Exercise details: Set down, exactly and only, everything from the line containing "(751, 220) = (567, 262): none -> blue clock" down to the line containing "(160, 372) = (100, 192): black" in the data below; the pictures are not part of the copy.

Task inputs:
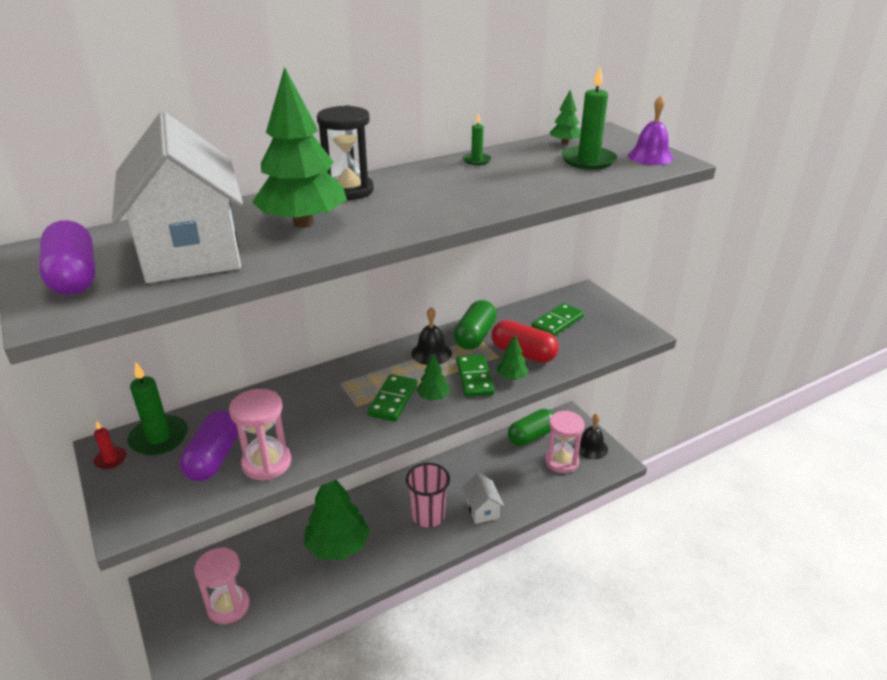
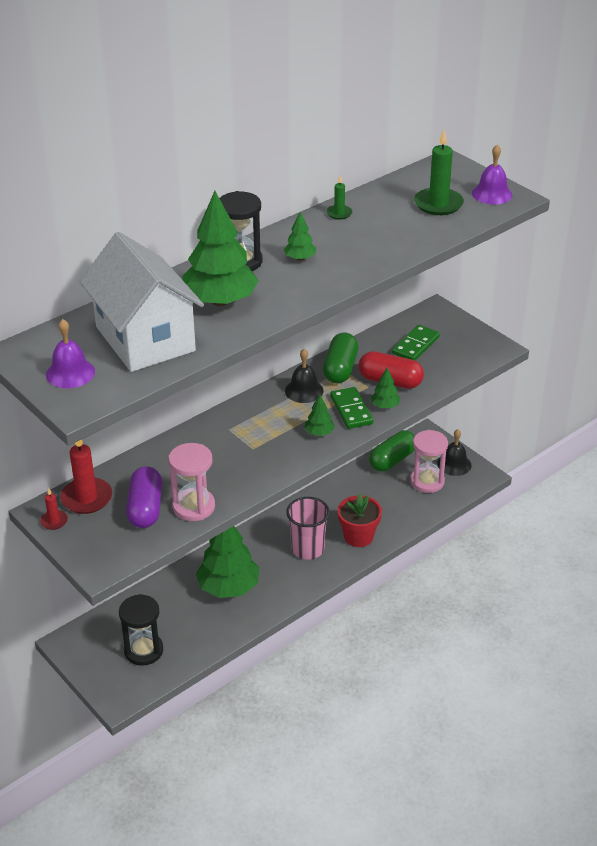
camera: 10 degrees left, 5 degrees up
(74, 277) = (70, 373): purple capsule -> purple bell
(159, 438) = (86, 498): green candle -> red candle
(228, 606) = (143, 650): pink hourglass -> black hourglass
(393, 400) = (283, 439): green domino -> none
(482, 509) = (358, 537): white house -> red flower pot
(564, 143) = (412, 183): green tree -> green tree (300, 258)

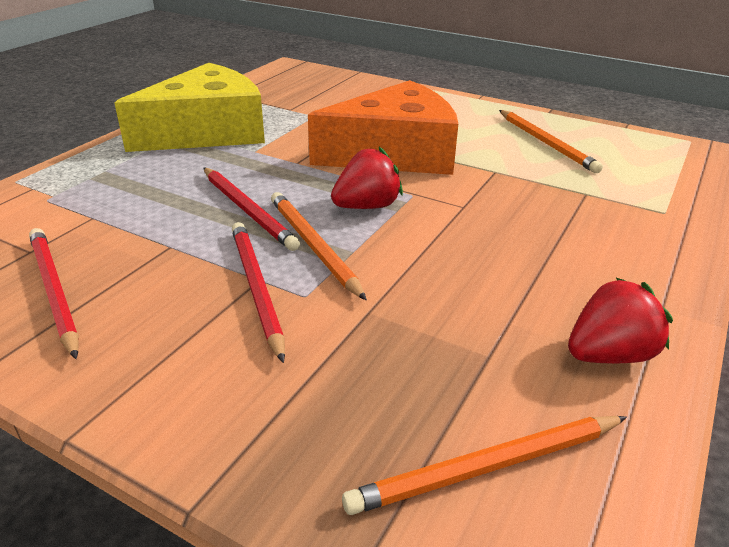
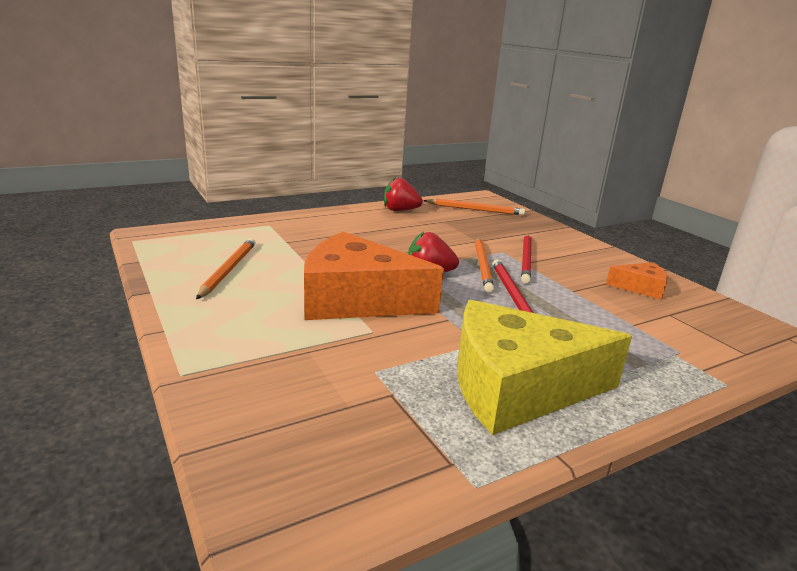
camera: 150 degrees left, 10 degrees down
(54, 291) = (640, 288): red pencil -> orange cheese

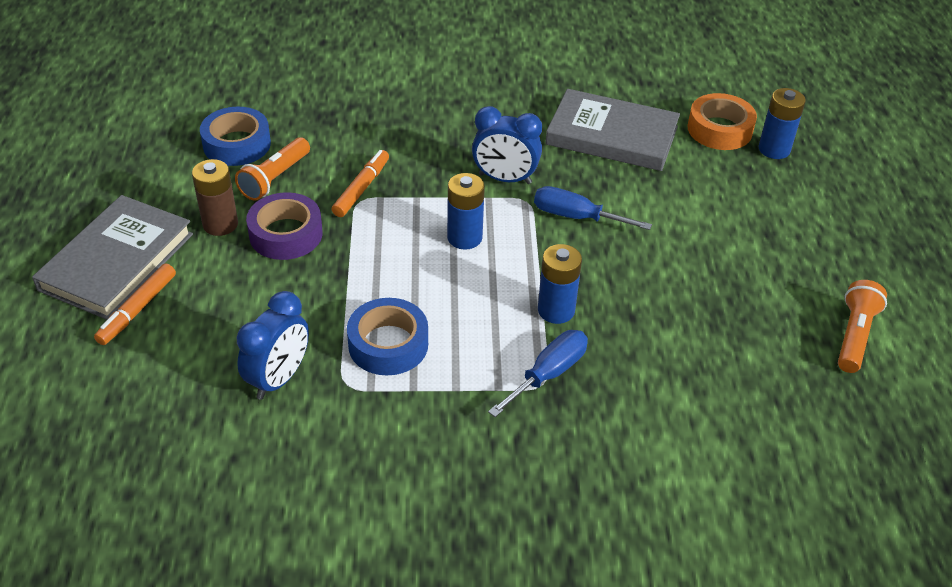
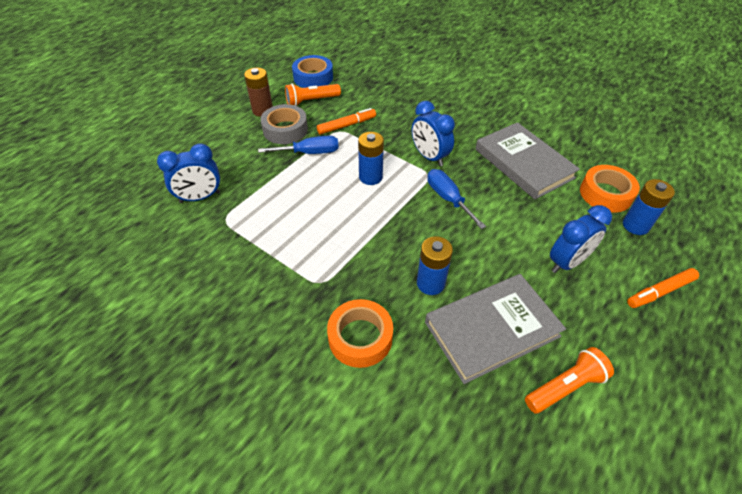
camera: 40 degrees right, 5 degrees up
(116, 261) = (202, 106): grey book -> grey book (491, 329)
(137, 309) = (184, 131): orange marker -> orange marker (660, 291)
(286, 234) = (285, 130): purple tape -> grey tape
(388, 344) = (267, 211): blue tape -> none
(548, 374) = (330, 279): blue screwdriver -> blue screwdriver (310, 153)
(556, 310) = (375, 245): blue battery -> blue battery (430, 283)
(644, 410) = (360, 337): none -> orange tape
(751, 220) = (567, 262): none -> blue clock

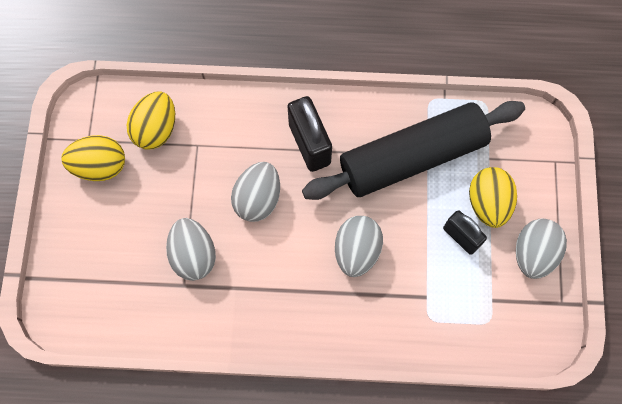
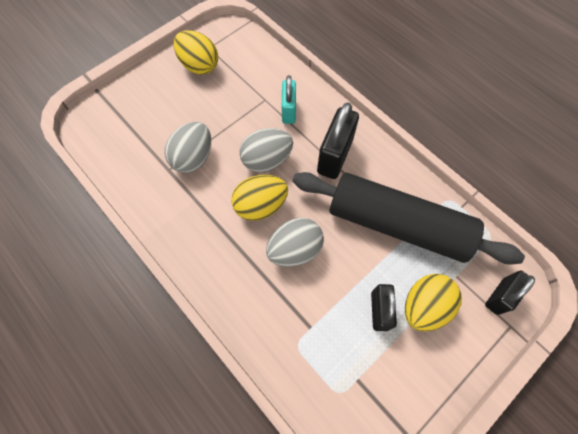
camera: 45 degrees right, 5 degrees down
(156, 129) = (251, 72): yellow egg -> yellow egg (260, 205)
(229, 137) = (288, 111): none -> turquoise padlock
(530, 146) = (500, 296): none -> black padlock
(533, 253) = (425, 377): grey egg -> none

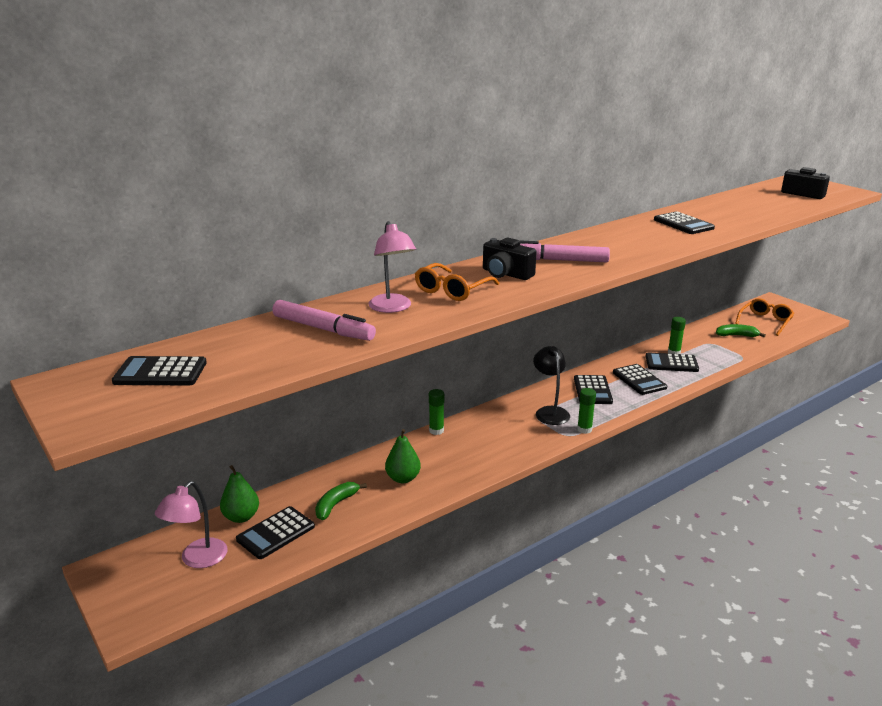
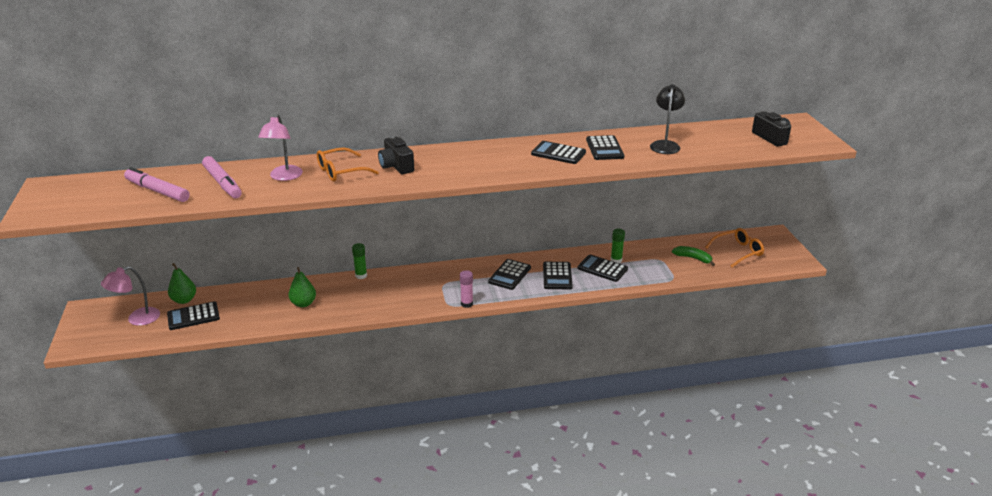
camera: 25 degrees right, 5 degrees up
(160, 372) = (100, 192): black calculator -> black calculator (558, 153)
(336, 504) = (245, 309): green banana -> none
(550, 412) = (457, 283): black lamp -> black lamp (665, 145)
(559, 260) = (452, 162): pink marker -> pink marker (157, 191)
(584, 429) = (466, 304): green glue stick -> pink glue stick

Problem solution:
(751, 220) = (567, 262): none -> blue clock

camera: 45 degrees right, 5 degrees down
(156, 129) = (251, 72): yellow egg -> yellow egg (260, 205)
(229, 137) = (288, 111): none -> turquoise padlock
(530, 146) = (500, 296): none -> black padlock
(533, 253) = (425, 377): grey egg -> none

camera: 25 degrees right, 5 degrees up
(160, 372) = (100, 192): black calculator -> black calculator (558, 153)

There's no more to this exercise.